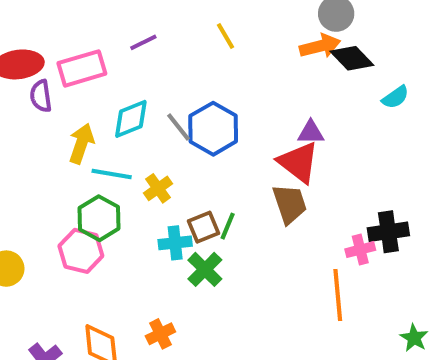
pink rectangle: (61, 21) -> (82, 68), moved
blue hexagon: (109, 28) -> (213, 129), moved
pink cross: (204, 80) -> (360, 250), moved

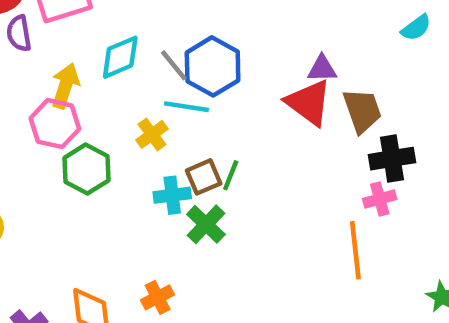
cyan line: (112, 174) -> (187, 107), moved
brown trapezoid: (290, 204) -> (362, 111), moved
black cross: (388, 232) -> (392, 159), moved
pink hexagon: (81, 251) -> (55, 124), moved

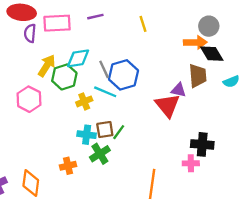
brown trapezoid: (362, 111) -> (198, 76), moved
pink hexagon: (55, 124) -> (29, 99), moved
green hexagon: (87, 169) -> (64, 77), moved
orange line: (355, 250) -> (152, 184), moved
orange cross: (158, 297) -> (68, 166), moved

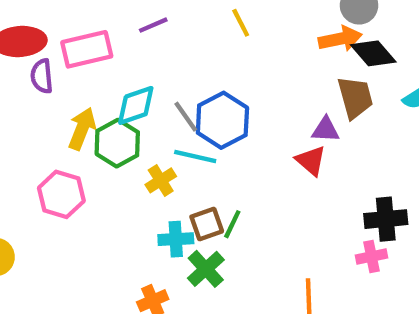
red triangle: (167, 105) -> (311, 161), size x0.7

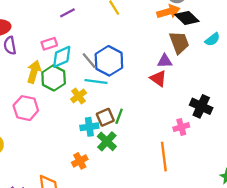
pink rectangle: (87, 49) -> (49, 44), moved, size x0.6
black cross: (386, 219) -> (201, 106), turned 35
pink cross: (371, 256) -> (181, 127), moved

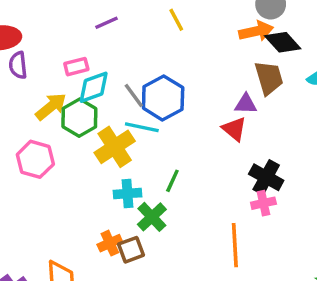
yellow arrow: (34, 72) -> (51, 107), turned 30
yellow cross: (79, 96) -> (115, 147), size x1.6
black cross: (201, 106) -> (266, 177), moved
brown square: (105, 117) -> (131, 250), moved

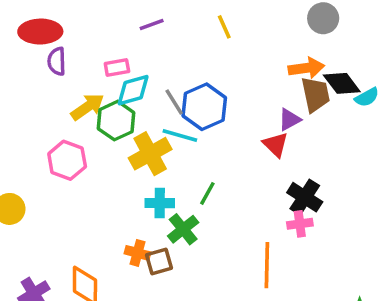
orange arrow: (256, 31) -> (306, 68), moved
black diamond: (283, 42) -> (342, 83), moved
purple triangle: (246, 104) -> (289, 120), turned -35
orange cross: (110, 243) -> (138, 253), turned 35

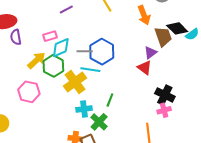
orange arrow: (306, 68) -> (144, 15), moved, turned 84
gray line: (174, 102) -> (85, 51), turned -49

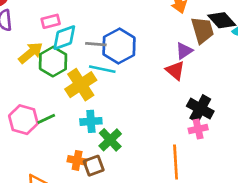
pink hexagon: (29, 92) -> (23, 120), moved
green line: (110, 100) -> (46, 119), moved, turned 40

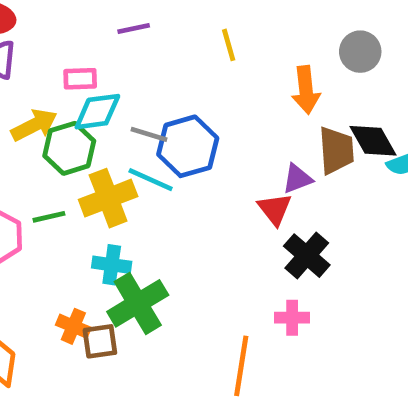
black cross: (200, 109) -> (307, 256), moved
green line: (46, 119) -> (49, 217), moved
green cross: (110, 140) -> (138, 303), size x1.4

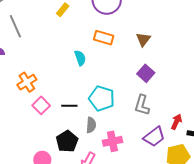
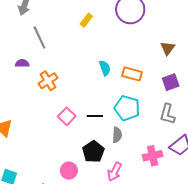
orange rectangle: (104, 38) -> (132, 74), moved
purple square: (146, 73) -> (171, 82), turned 30
orange cross: (27, 82) -> (48, 81), moved
pink cross: (112, 141) -> (153, 156), moved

***

=== TASK OBJECTIVE ===
In the answer, repeat exactly the lines from the top of the entries above through the line with "pink hexagon: (55, 124) -> (29, 99), moved", and leave pictures out of it.

=== YOUR RESPONSE ===
pink rectangle: (61, 21) -> (82, 68), moved
blue hexagon: (109, 28) -> (213, 129), moved
pink cross: (204, 80) -> (360, 250), moved

cyan line: (112, 174) -> (187, 107), moved
brown trapezoid: (290, 204) -> (362, 111), moved
black cross: (388, 232) -> (392, 159), moved
pink hexagon: (81, 251) -> (55, 124), moved

brown trapezoid: (362, 111) -> (198, 76), moved
pink hexagon: (55, 124) -> (29, 99), moved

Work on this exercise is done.